Start of DATASET

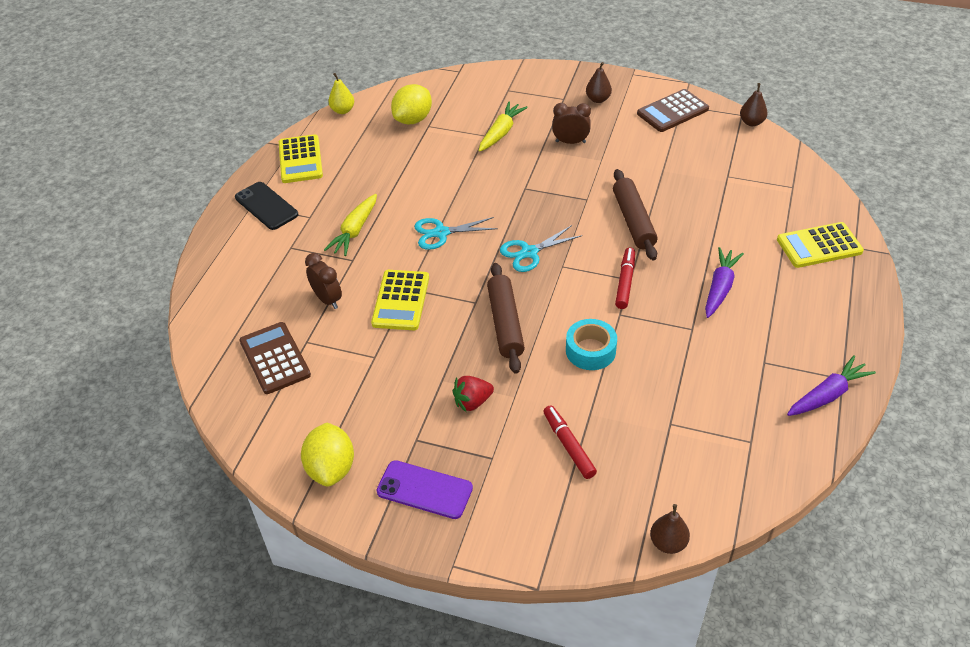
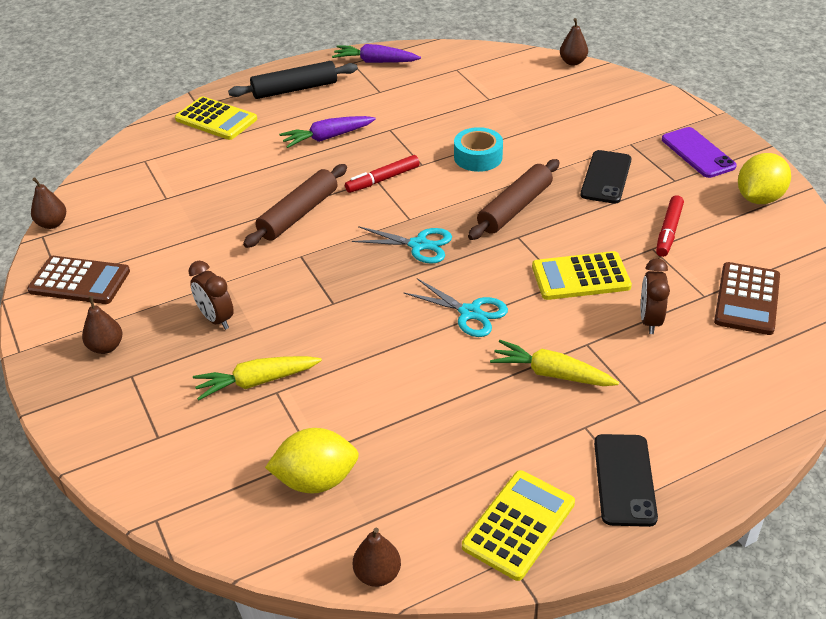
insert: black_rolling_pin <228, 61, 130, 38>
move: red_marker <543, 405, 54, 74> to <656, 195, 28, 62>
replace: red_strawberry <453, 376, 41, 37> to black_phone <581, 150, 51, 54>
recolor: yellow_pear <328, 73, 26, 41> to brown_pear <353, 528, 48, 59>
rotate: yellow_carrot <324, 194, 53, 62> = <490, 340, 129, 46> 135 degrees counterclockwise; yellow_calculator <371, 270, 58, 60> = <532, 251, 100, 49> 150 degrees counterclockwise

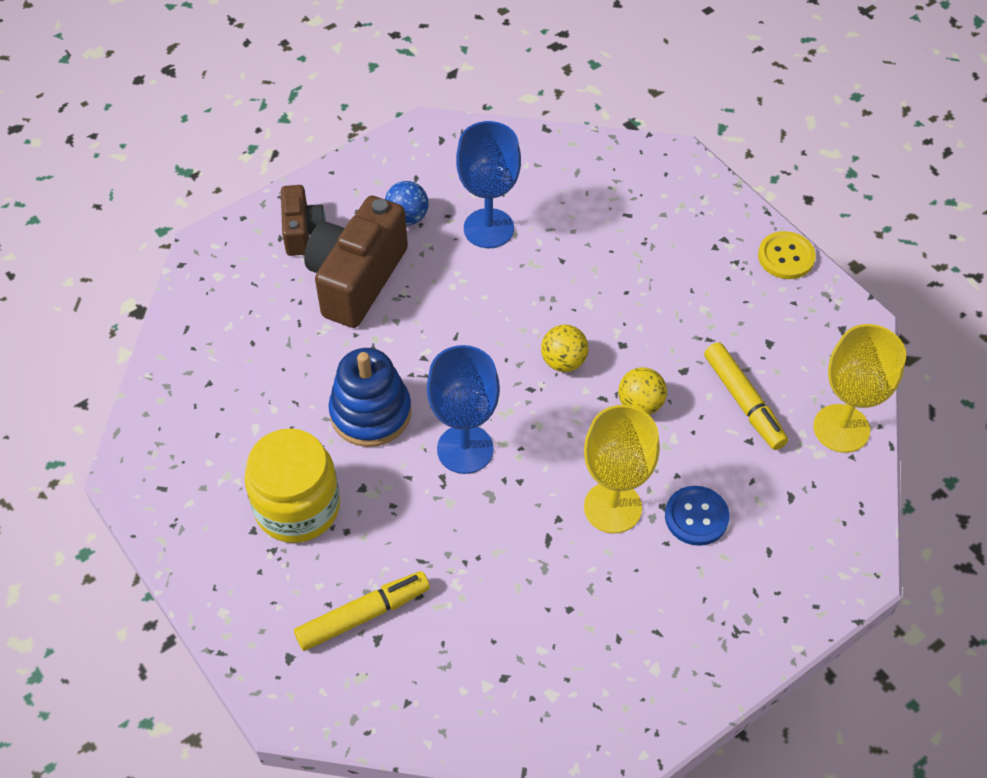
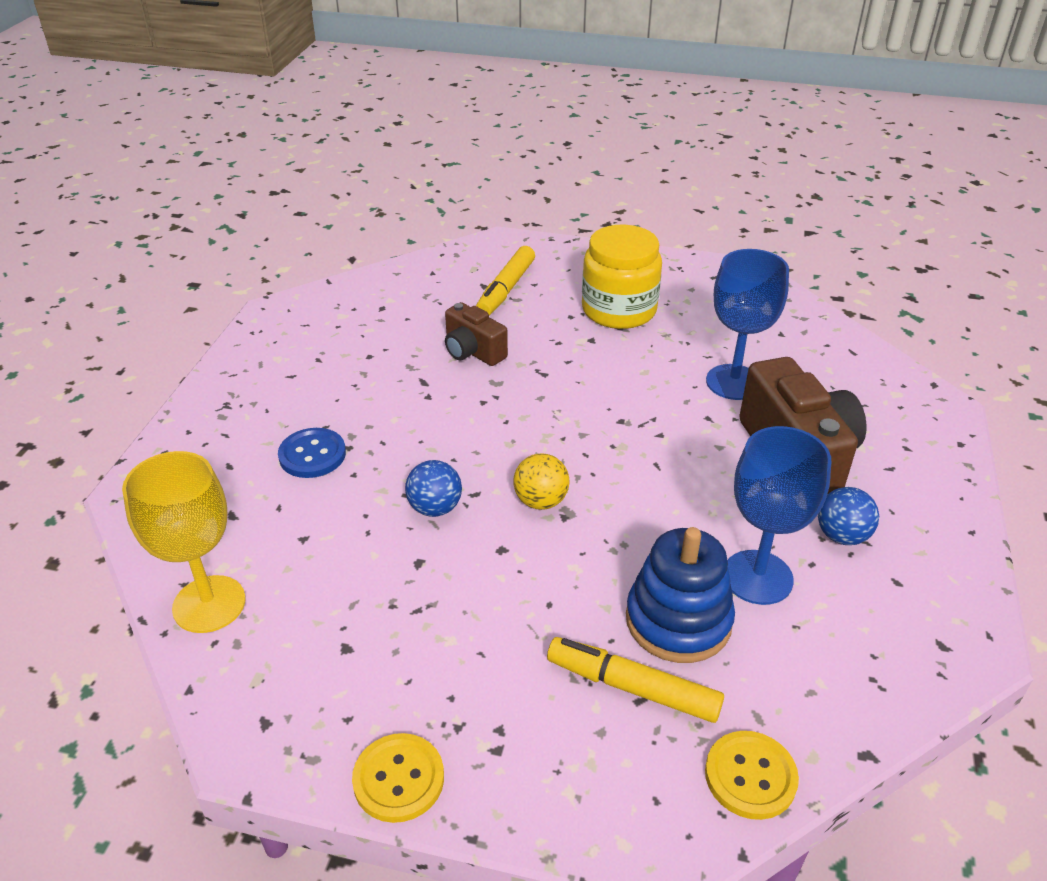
delete: yellow_goblet <584, 405, 76, 128>
insert: yellow_button <705, 731, 94, 89>
move: brown_camera <281, 185, 45, 71> to <445, 302, 63, 64>; blue_stacking_toy <329, 348, 83, 99> to <626, 527, 109, 136>; blue_goblet <427, 345, 73, 129> to <706, 249, 83, 151>; yellow_marker <704, 342, 84, 108> to <547, 637, 177, 86>
recolor: yellow_ball <618, 367, 49, 48> to blue_ball <405, 460, 57, 57>

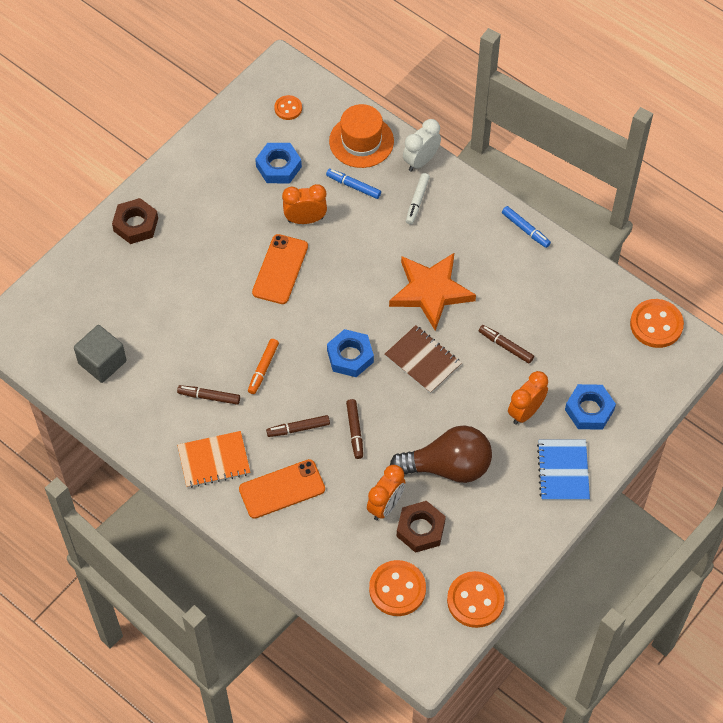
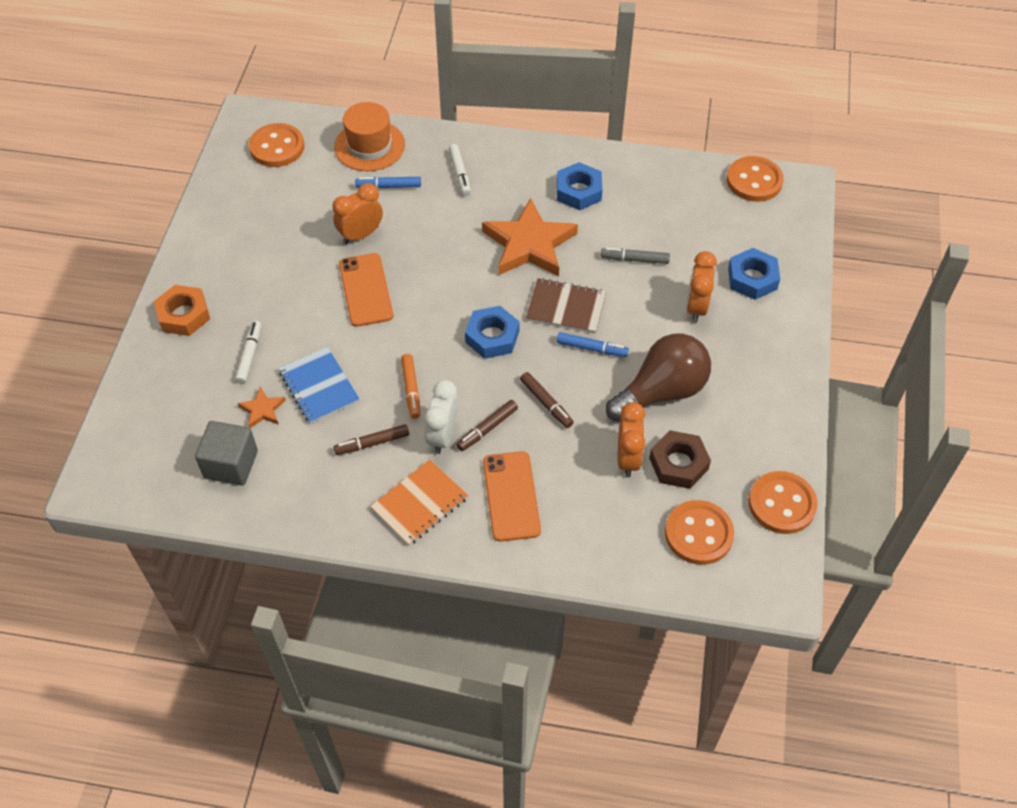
insert: white_marker <235, 321, 26, 63>; orange_star <237, 387, 49, 41>
move: blue_nut <255, 143, 47, 40> to <557, 162, 45, 48>; white_clock <403, 119, 38, 53> to <424, 380, 34, 74>; blue_marker <502, 206, 49, 42> to <557, 332, 72, 25>; blue_notebook <537, 440, 53, 60> to <278, 347, 81, 77>
recolor: brown_nut <112, 198, 46, 46> to orange_nut <154, 285, 56, 51>; brown_marker <479, 325, 55, 39> to grey_marker <601, 248, 69, 16>
rotate: orange_phone <239, 459, 86, 60> = <483, 451, 58, 91> 45 degrees counterclockwise
resize: orange_button <274, 95, 28, 25> = <249, 123, 55, 44> x1.77

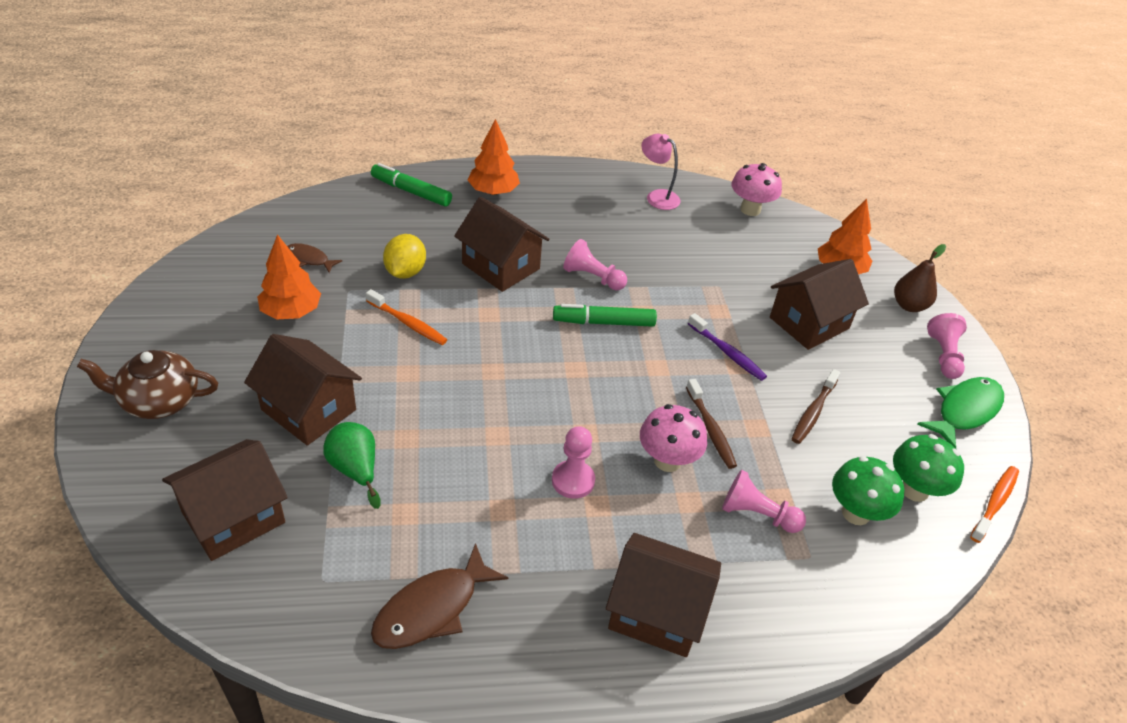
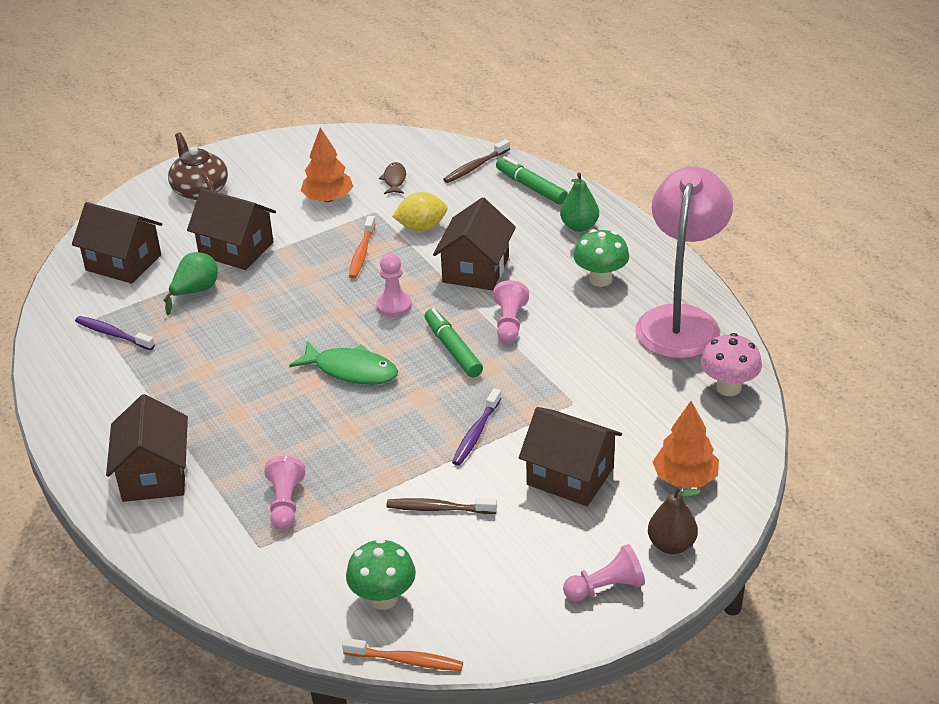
delete: brown_fish <371, 543, 137, 106>; pink_mushroom <640, 404, 67, 68>
insert: purple_toothbrush <75, 316, 80, 34>
move: pink_pawn <552, 426, 43, 73> to <376, 253, 36, 64>; brown_toothbrush <686, 379, 51, 90> to <443, 139, 67, 44>; green_mushroom <832, 456, 72, 69> to <573, 229, 56, 58>; green_fish <917, 377, 87, 71> to <289, 341, 109, 44>
replace: orange_tree <468, 119, 52, 76> to green_pear <560, 173, 39, 59>
rotate: brown_house <244, 334, 118, 112> = <187, 188, 89, 82> 75 degrees counterclockwise; green_marker <371, 163, 81, 43> = <496, 156, 72, 49> 45 degrees counterclockwise
resize: pink_lamp <641, 134, 39, 76> = <636, 167, 97, 192> x2.13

End of DATASET

[EXERCISE DETAILS]: Starting with the first line of the data above and ending with the line containing "recolor: yellow_pear <328, 73, 26, 41>", please restate every line exactly, leaving images out.

[YOUR SOLUTION]:
insert: black_rolling_pin <228, 61, 130, 38>
move: red_marker <543, 405, 54, 74> to <656, 195, 28, 62>
replace: red_strawberry <453, 376, 41, 37> to black_phone <581, 150, 51, 54>
recolor: yellow_pear <328, 73, 26, 41> to brown_pear <353, 528, 48, 59>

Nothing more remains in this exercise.